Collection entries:
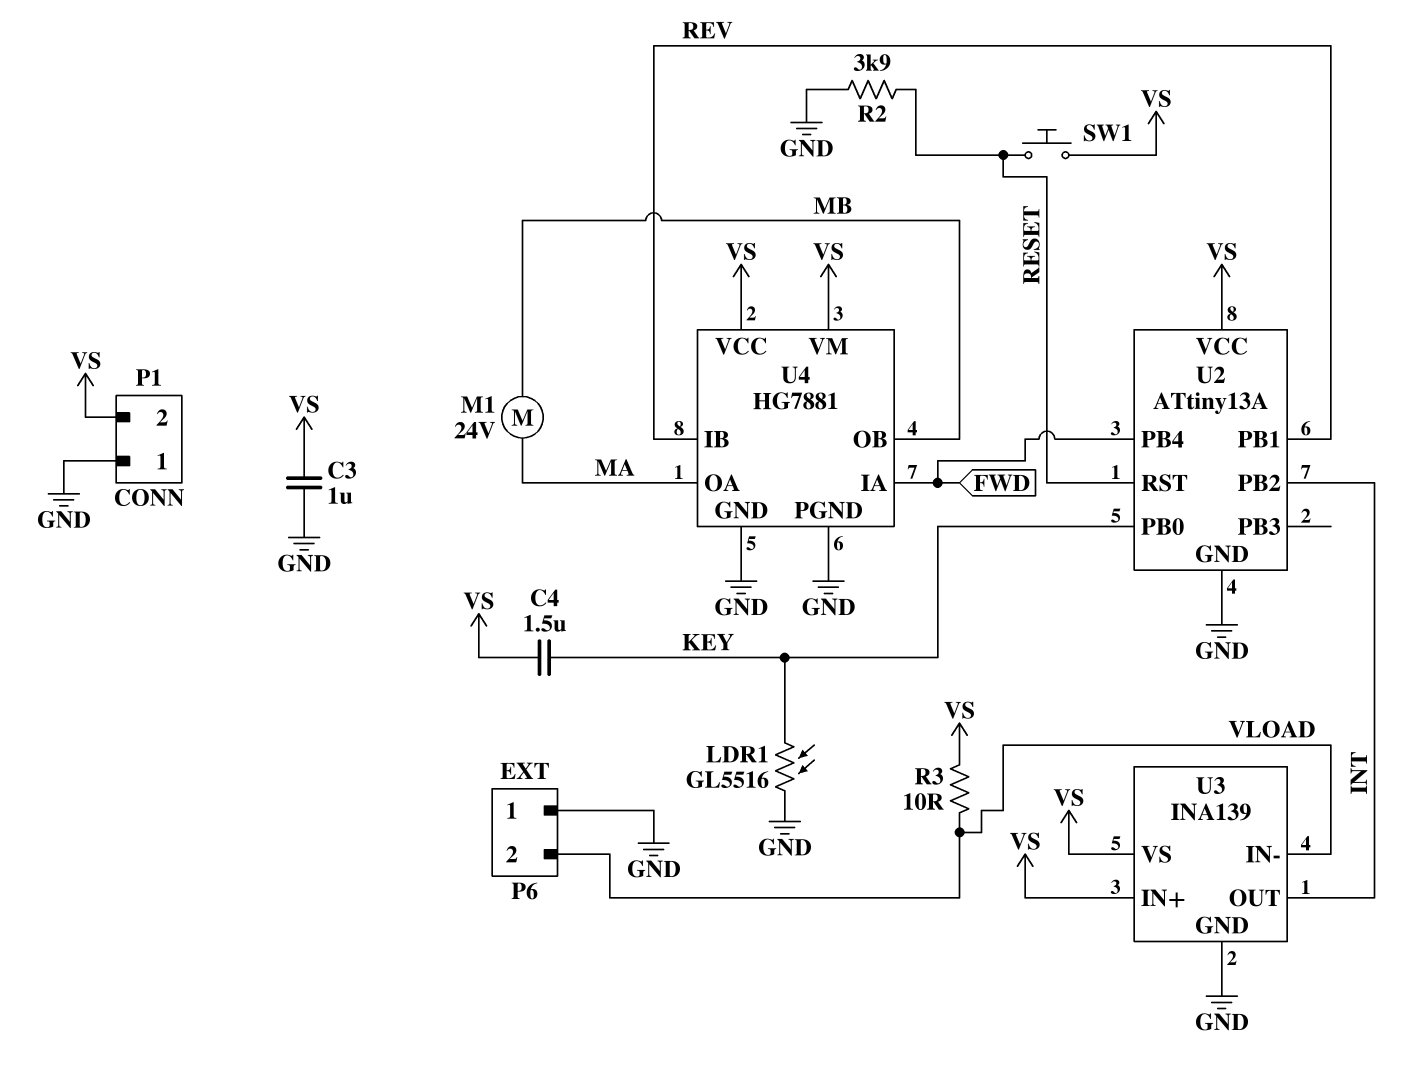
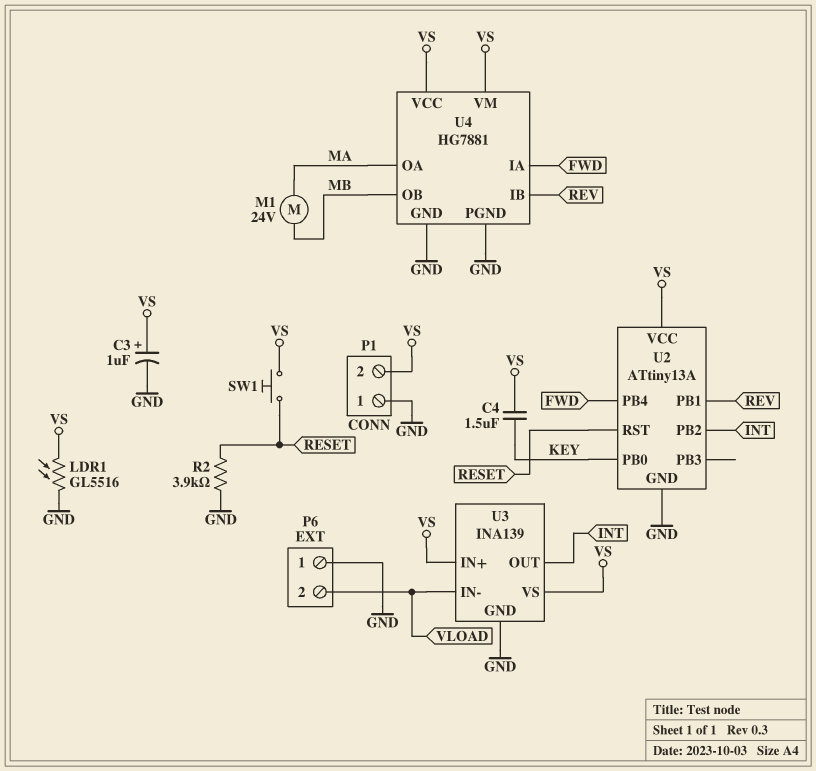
C3: 1uF (GND, VS) -> 1uF (plus VS, minus GND)
LDR1: GL5516 (GND, KEY) -> GL5516 (GND, VS)
R3: 10 (VLOAD, VS) -> none

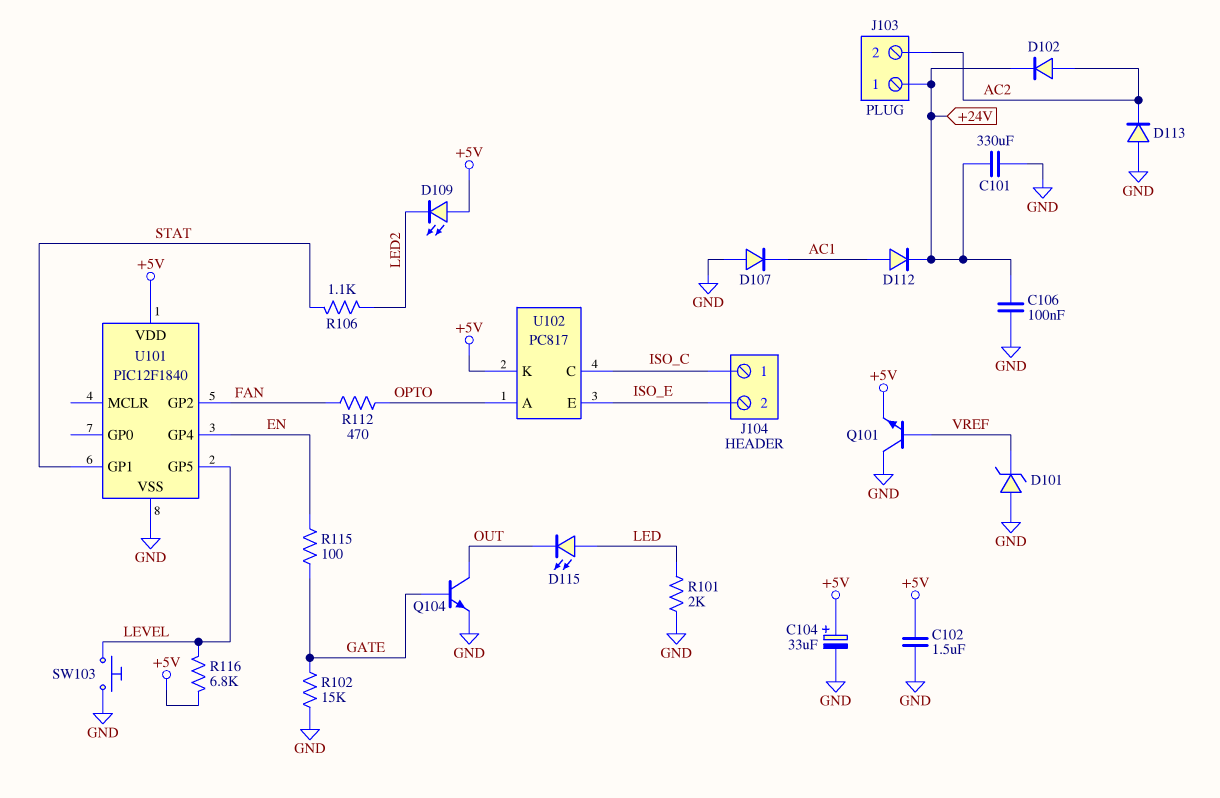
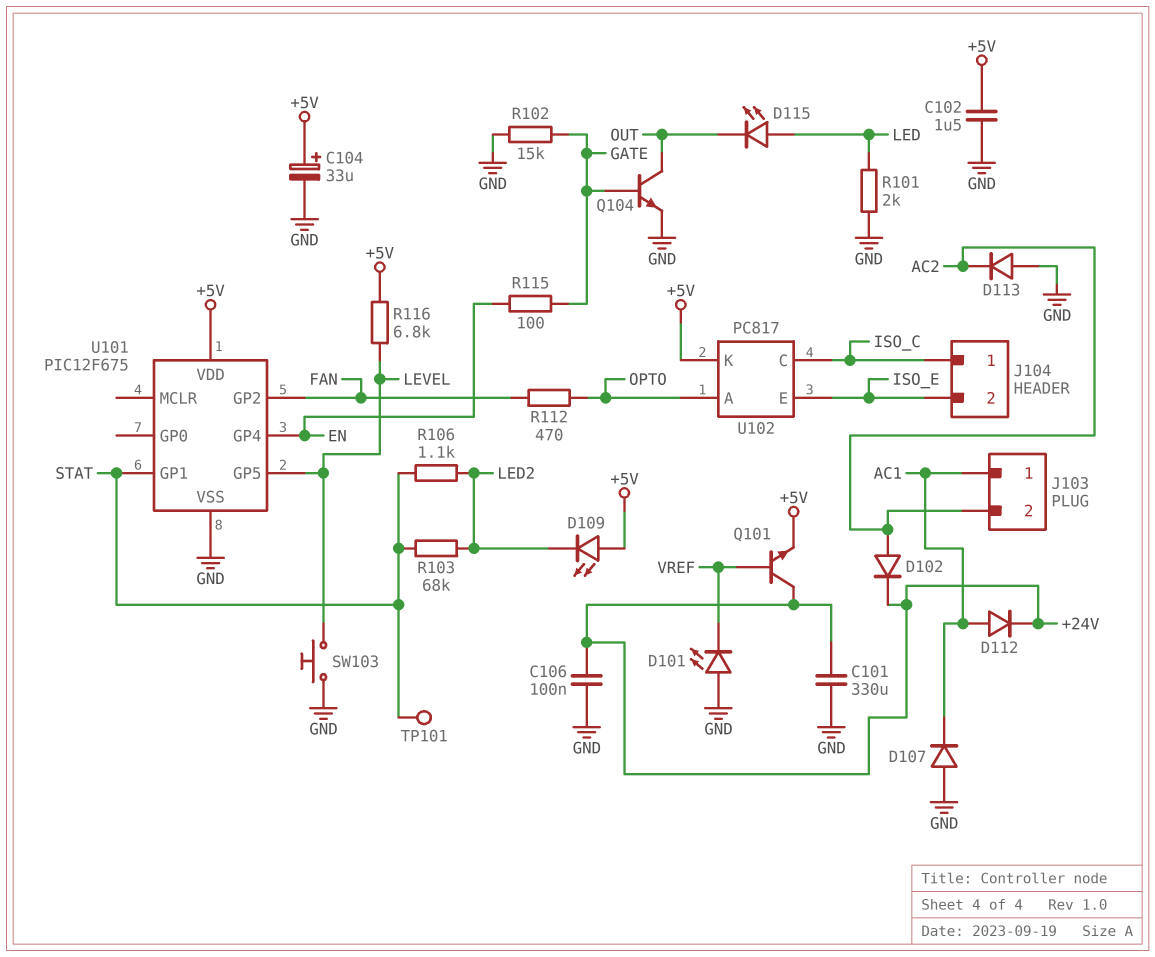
D101: zener (A GND, K VREF) -> LED (A GND, K VREF)
J103 pin 1: +24V -> AC1
Q101: NPN (B VREF, C GND, E +5V) -> NPN (B VREF, C +24V, E +5V)
R103: none -> 68k (LED2, STAT)
TP101: none -> test point (STAT)
U101: PIC12F1840 -> PIC12F675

[Task brief]:
Retype the records above line for line and exactly, omitting their pictures.

[Completed task]:
C3: 1uF (GND, VS) -> 1uF (plus VS, minus GND)
LDR1: GL5516 (GND, KEY) -> GL5516 (GND, VS)
R3: 10 (VLOAD, VS) -> none

D101: zener (A GND, K VREF) -> LED (A GND, K VREF)
J103 pin 1: +24V -> AC1
Q101: NPN (B VREF, C GND, E +5V) -> NPN (B VREF, C +24V, E +5V)
R103: none -> 68k (LED2, STAT)
TP101: none -> test point (STAT)
U101: PIC12F1840 -> PIC12F675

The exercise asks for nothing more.